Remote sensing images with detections
┌────────

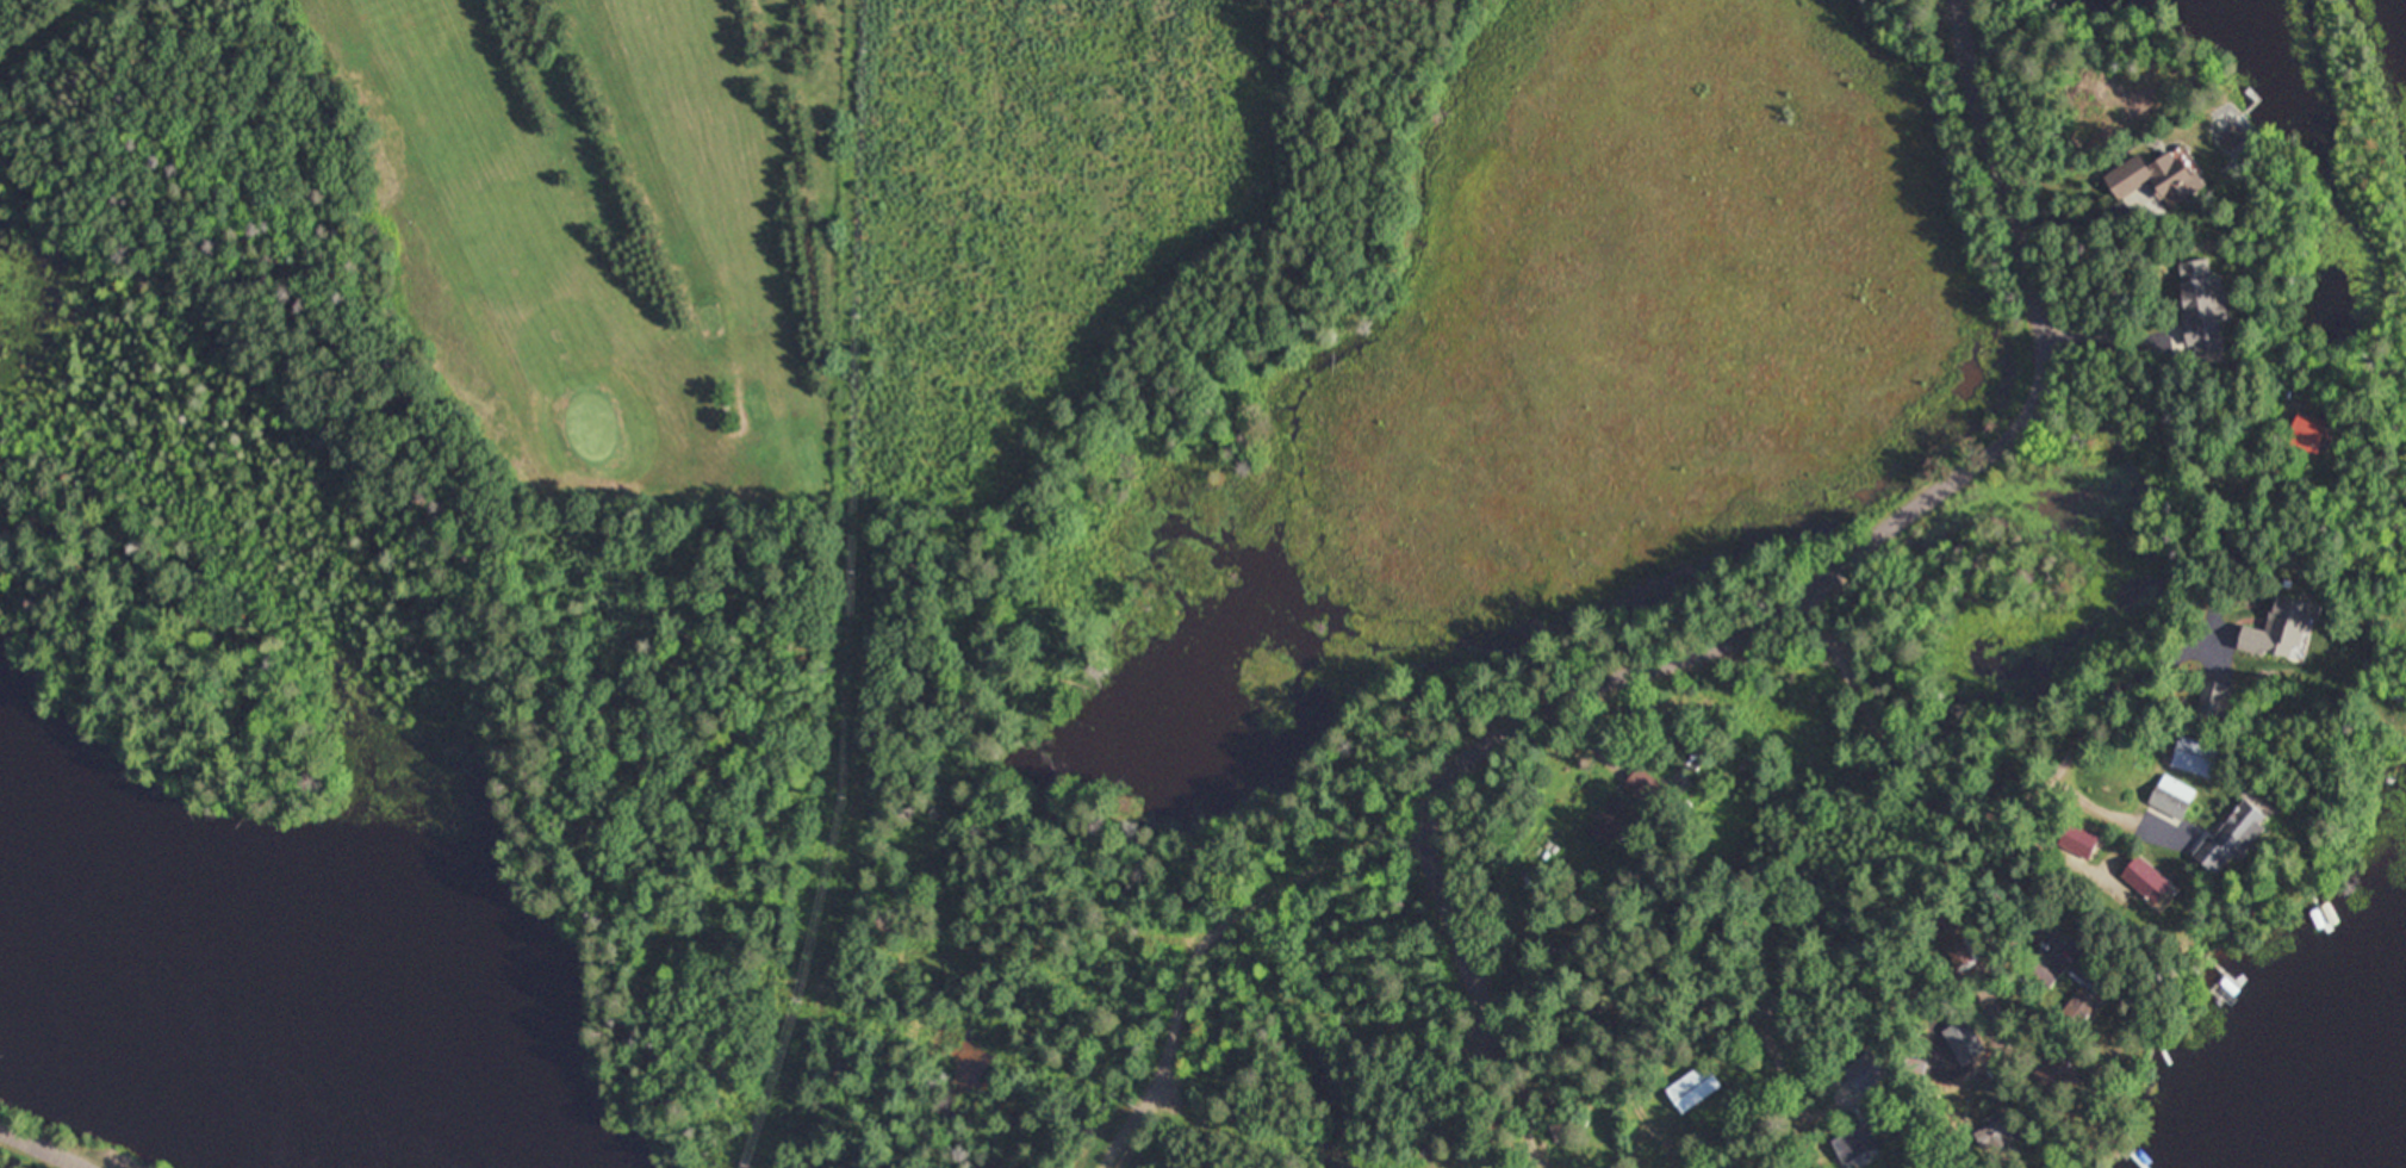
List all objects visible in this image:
building: (2157, 177)
park: (574, 231)
building: (2201, 308)
building: (2310, 433)
building: (2281, 631)
building: (2213, 697)
road: (1502, 723)
building: (1697, 759)
road: (1898, 768)
building: (2171, 797)
building: (1610, 821)
building: (2230, 839)
building: (2147, 882)
building: (2043, 969)
building: (2085, 988)
building: (2225, 991)
river: (252, 1005)
building: (1868, 1077)
building: (1692, 1089)
road: (1469, 1096)
building: (1995, 1123)
building: (1856, 1143)
road: (42, 1147)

└────────

In the answer, the entries should be restated verbatim, with all pictures omitted.

List all objects visible in this image:
building: (2157, 177)
park: (574, 231)
building: (2201, 308)
building: (2310, 433)
building: (2281, 631)
building: (2213, 697)
road: (1502, 723)
building: (1697, 759)
road: (1898, 768)
building: (2171, 797)
building: (1610, 821)
building: (2230, 839)
building: (2147, 882)
building: (2043, 969)
building: (2085, 988)
building: (2225, 991)
river: (252, 1005)
building: (1868, 1077)
building: (1692, 1089)
road: (1469, 1096)
building: (1995, 1123)
building: (1856, 1143)
road: (42, 1147)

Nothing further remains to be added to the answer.